▶ _Aim of the exercise_
Print every record below exactly as it stands, but leave out the pictures.

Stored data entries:
*** Begin section ***
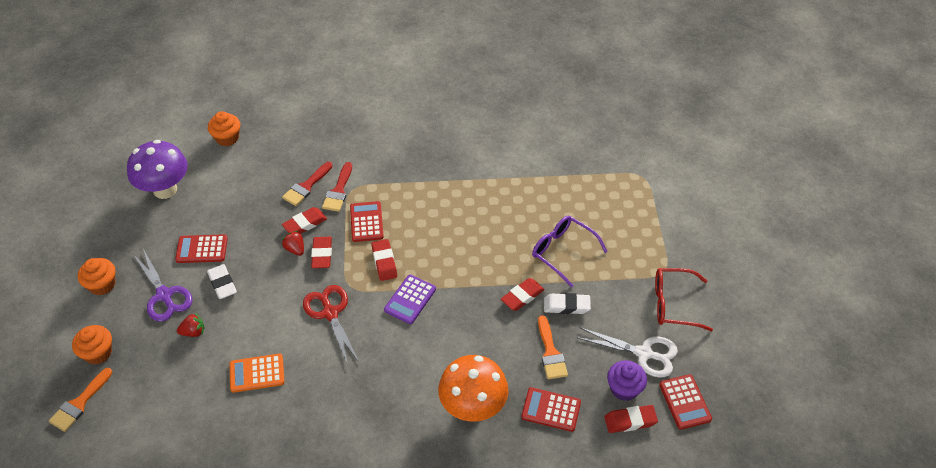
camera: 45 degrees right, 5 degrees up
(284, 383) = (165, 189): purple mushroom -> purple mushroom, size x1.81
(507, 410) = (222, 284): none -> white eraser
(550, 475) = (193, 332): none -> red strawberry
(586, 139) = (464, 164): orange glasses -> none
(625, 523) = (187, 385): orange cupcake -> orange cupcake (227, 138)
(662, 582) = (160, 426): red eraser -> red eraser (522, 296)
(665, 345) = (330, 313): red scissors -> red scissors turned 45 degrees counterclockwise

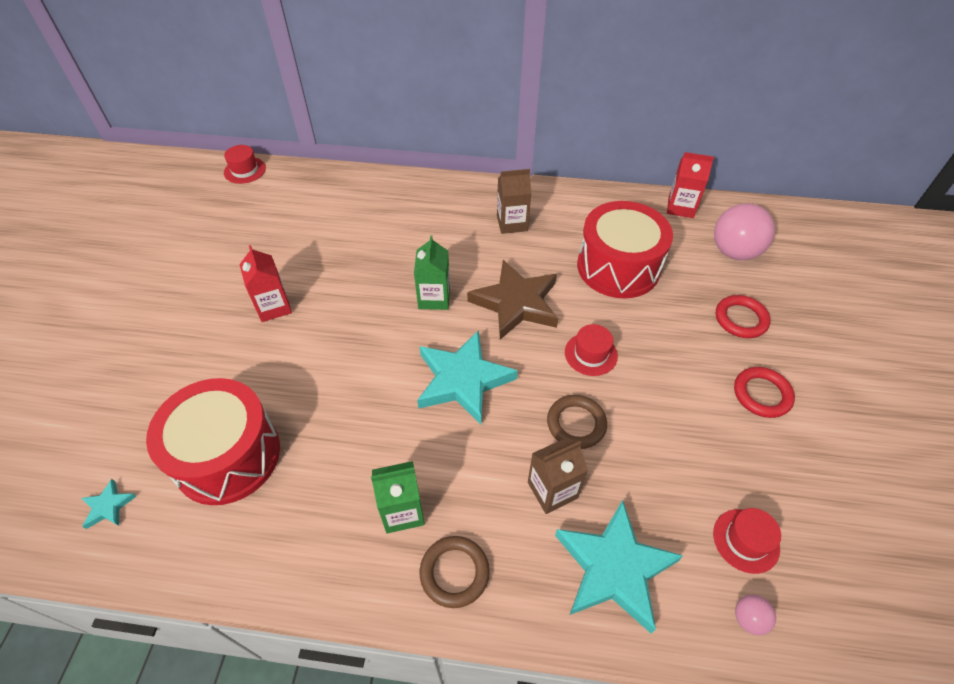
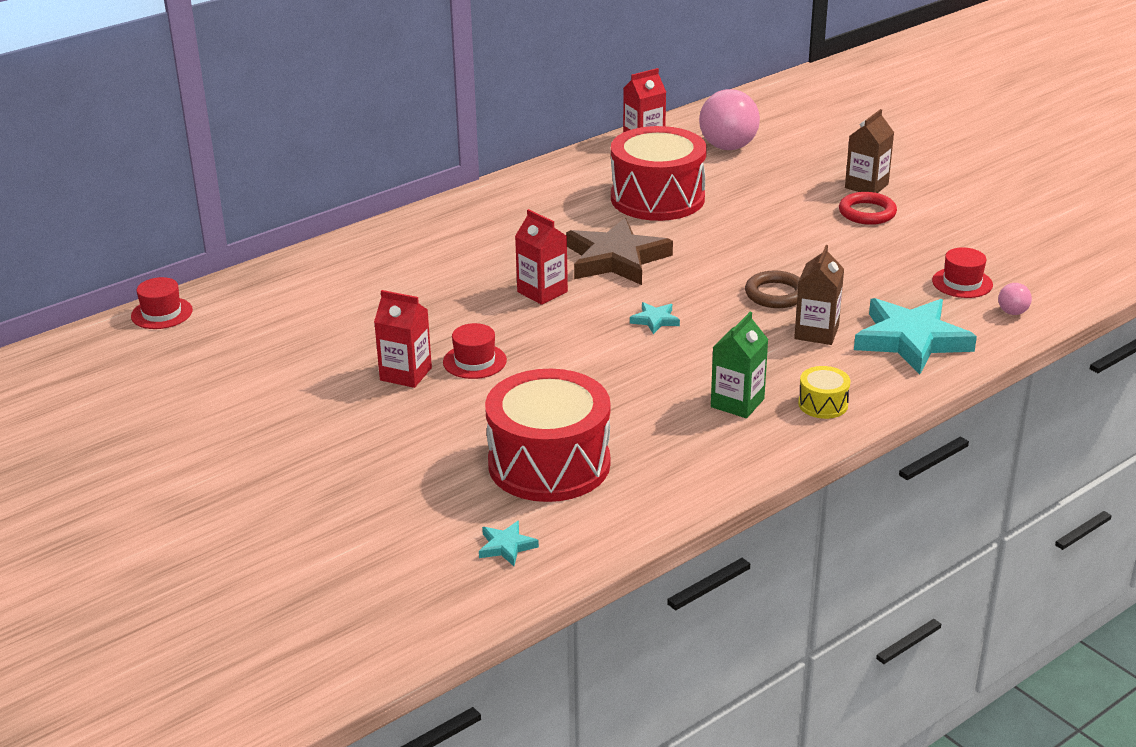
camera: 45 degrees left, 20 degrees down
(434, 298) = (542, 292): green carton -> red carton
(454, 572) = (823, 404): brown ring -> yellow drum
(463, 380) = (655, 320): turquoise star -> turquoise star, size x0.43
(512, 223) = (521, 216): brown carton -> brown carton (866, 186)
(591, 354) = (723, 255): red hat -> red hat (474, 361)
(740, 319) = (793, 182): red ring -> none

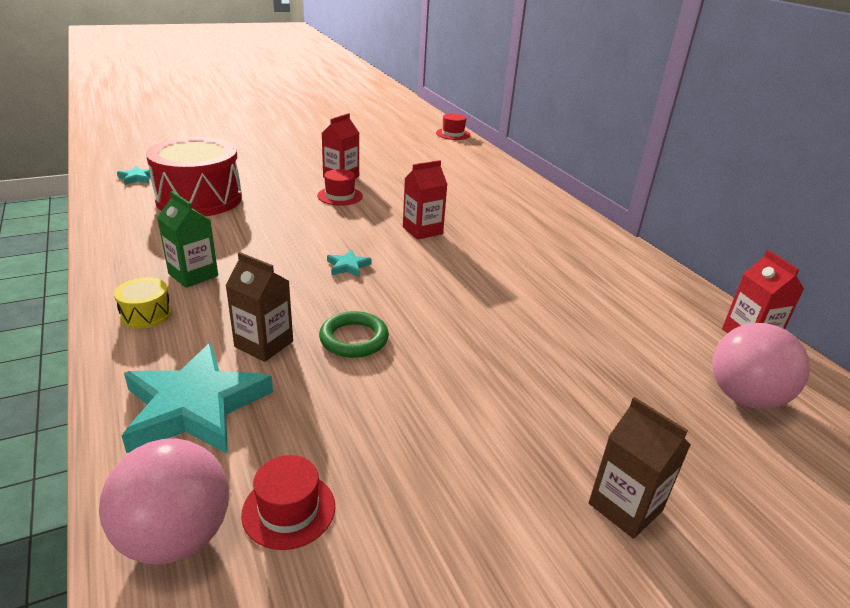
camera: 100 degrees right, 0 degrees up
(616, 259) = (464, 269): brown star -> none
(657, 198) = (591, 315): red drum -> none
(776, 294) = (354, 339): brown ring -> green ring
(867, 213) = (532, 477): red ring -> none
(1012, 312) = (176, 537): pink ball -> pink ball, size x2.23

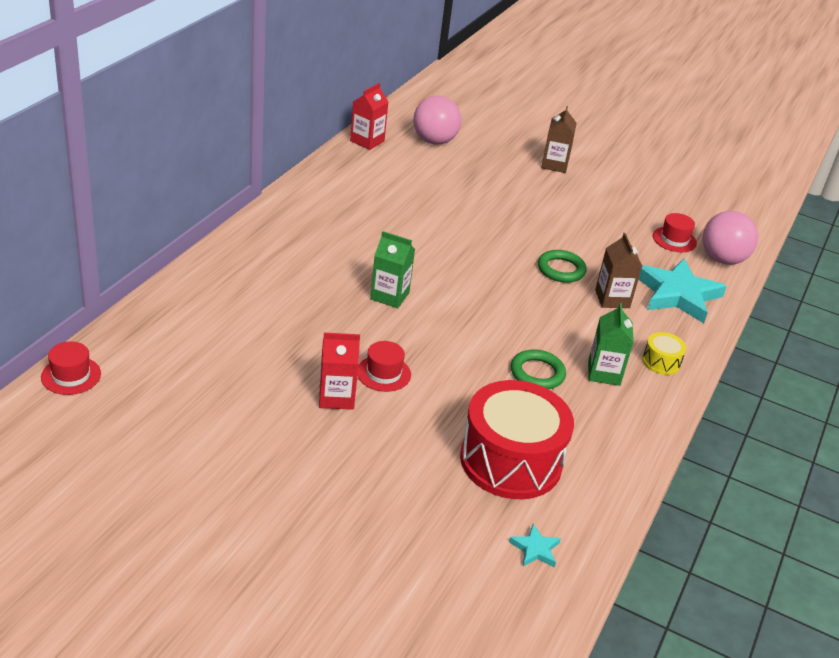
camera: 130 degrees left, 5 degrees up
(247, 246) = (537, 373): none -> green ring
(348, 266) = (493, 308): turquoise star -> none
(422, 230) = (389, 296): red carton -> green carton

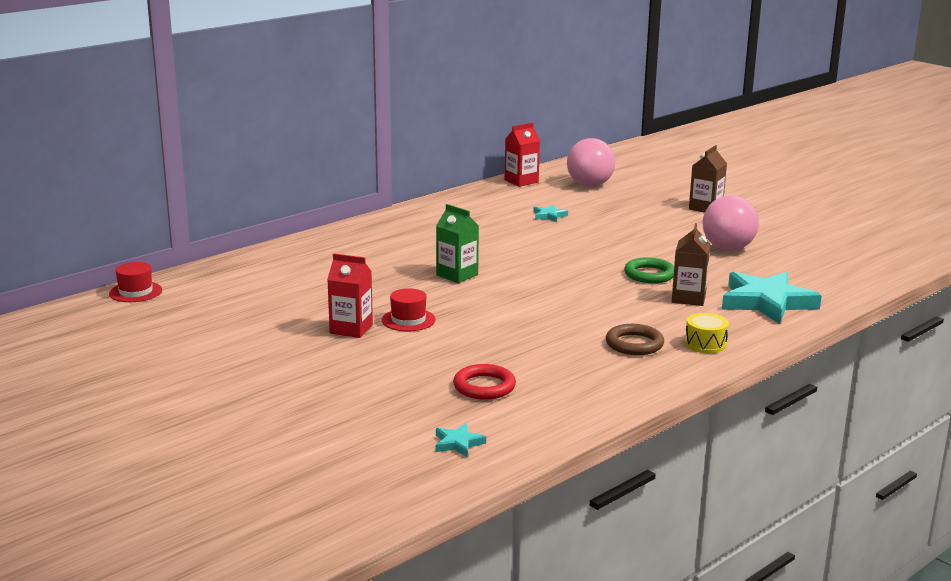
camera: 25 degrees right, 15 degrees down
(423, 192) = (549, 215): none -> turquoise star
(511, 461) = (484, 386): red drum -> red ring
(537, 373) = (562, 336): green ring -> none
(604, 373) = (634, 344): green carton -> brown ring
(674, 239) = (797, 266): red hat -> none
(722, 259) = (843, 284): pink ball -> pink ball (728, 248)

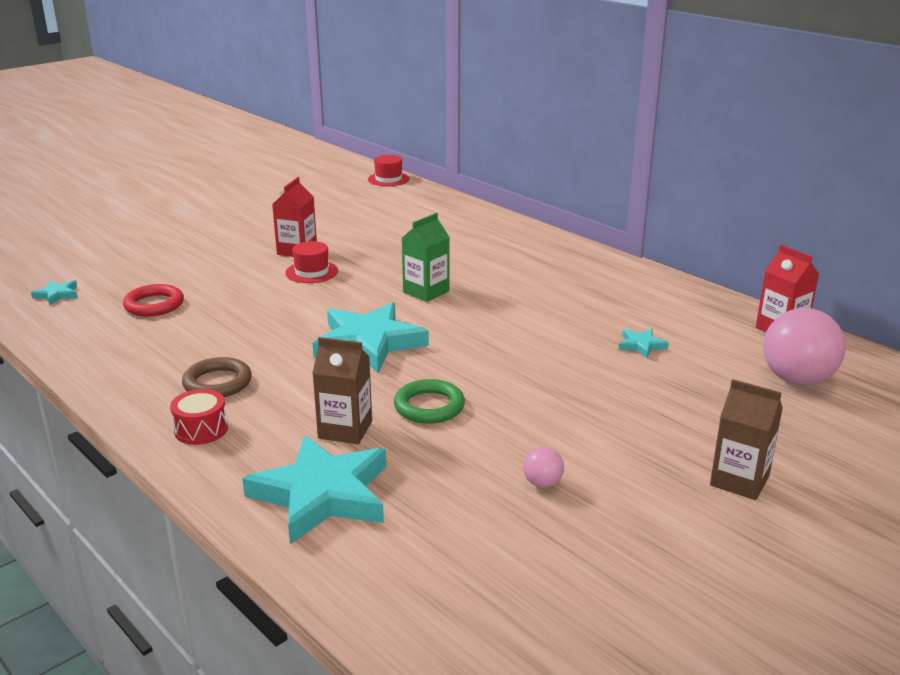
camera: 90 degrees right, 5 degrees up
(556, 294) = (369, 343): none -> turquoise star
(705, 344) = (201, 429): yellow drum -> red drum
(728, 248) = (542, 483): pink ball -> pink ball, size x0.45

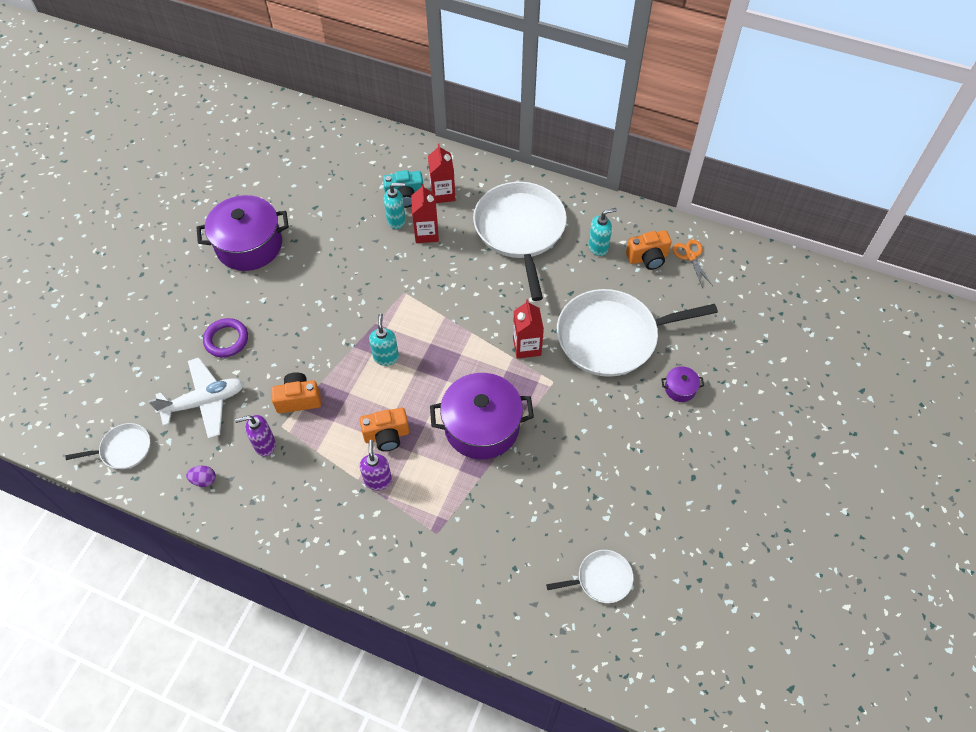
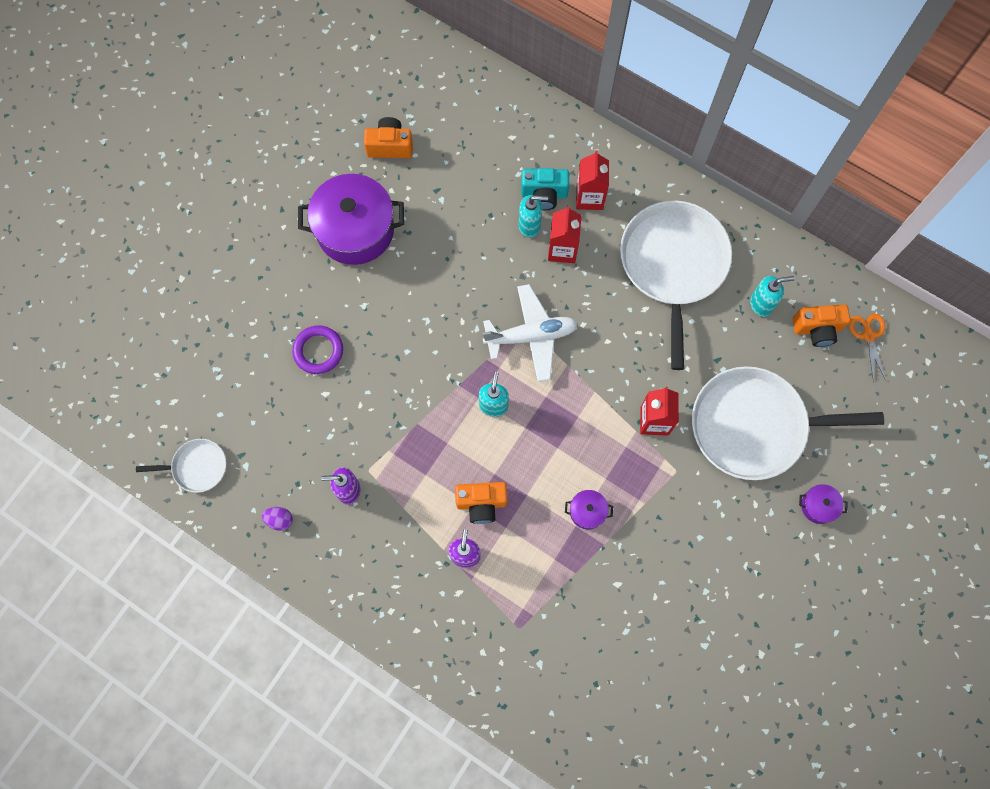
camera: 10 degrees right, 15 degrees up
(204, 402) = (288, 425): white plane -> white plane (531, 336)
(298, 399) = (390, 441): orange camera -> orange camera (390, 146)
(482, 426) = (587, 511): purple pot -> purple pot, size x0.43
(601, 579) = (685, 713): white pan -> none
*** End section ***
▶ _Answer to this exercise_
camera: 45 degrees right, 5 degrees up
(284, 383) = (165, 189): purple mushroom -> purple mushroom, size x1.81
(507, 410) = (222, 284): none -> white eraser
(550, 475) = (193, 332): none -> red strawberry
(586, 139) = (464, 164): orange glasses -> none
(625, 523) = (187, 385): orange cupcake -> orange cupcake (227, 138)
(662, 582) = (160, 426): red eraser -> red eraser (522, 296)
(665, 345) = (330, 313): red scissors -> red scissors turned 45 degrees counterclockwise

camera: 45 degrees left, 20 degrees down
(434, 298) = (542, 292): green carton -> red carton
(454, 572) = (823, 404): brown ring -> yellow drum
(463, 380) = (655, 320): turquoise star -> turquoise star, size x0.43
(512, 223) = (521, 216): brown carton -> brown carton (866, 186)
(591, 354) = (723, 255): red hat -> red hat (474, 361)
(740, 319) = (793, 182): red ring -> none

camera: 100 degrees right, 0 degrees up
(616, 259) = (464, 269): brown star -> none
(657, 198) = (591, 315): red drum -> none
(776, 294) = (354, 339): brown ring -> green ring
(867, 213) = (532, 477): red ring -> none
(1012, 312) = (176, 537): pink ball -> pink ball, size x2.23

camera: 130 degrees left, 5 degrees up
(247, 246) = (537, 373): none -> green ring
(348, 266) = (493, 308): turquoise star -> none
(422, 230) = (389, 296): red carton -> green carton

camera: 25 degrees right, 15 degrees down
(423, 192) = (549, 215): none -> turquoise star
(511, 461) = (484, 386): red drum -> red ring
(537, 373) = (562, 336): green ring -> none
(604, 373) = (634, 344): green carton -> brown ring
(674, 239) = (797, 266): red hat -> none
(722, 259) = (843, 284): pink ball -> pink ball (728, 248)

camera: 90 degrees right, 5 degrees up
(556, 294) = (369, 343): none -> turquoise star
(705, 344) = (201, 429): yellow drum -> red drum
(728, 248) = (542, 483): pink ball -> pink ball, size x0.45

camera: 10 degrees right, 15 degrees up
(204, 402) = (288, 425): white plane -> white plane (531, 336)
(298, 399) = (390, 441): orange camera -> orange camera (390, 146)
(482, 426) = (587, 511): purple pot -> purple pot, size x0.43
(601, 579) = (685, 713): white pan -> none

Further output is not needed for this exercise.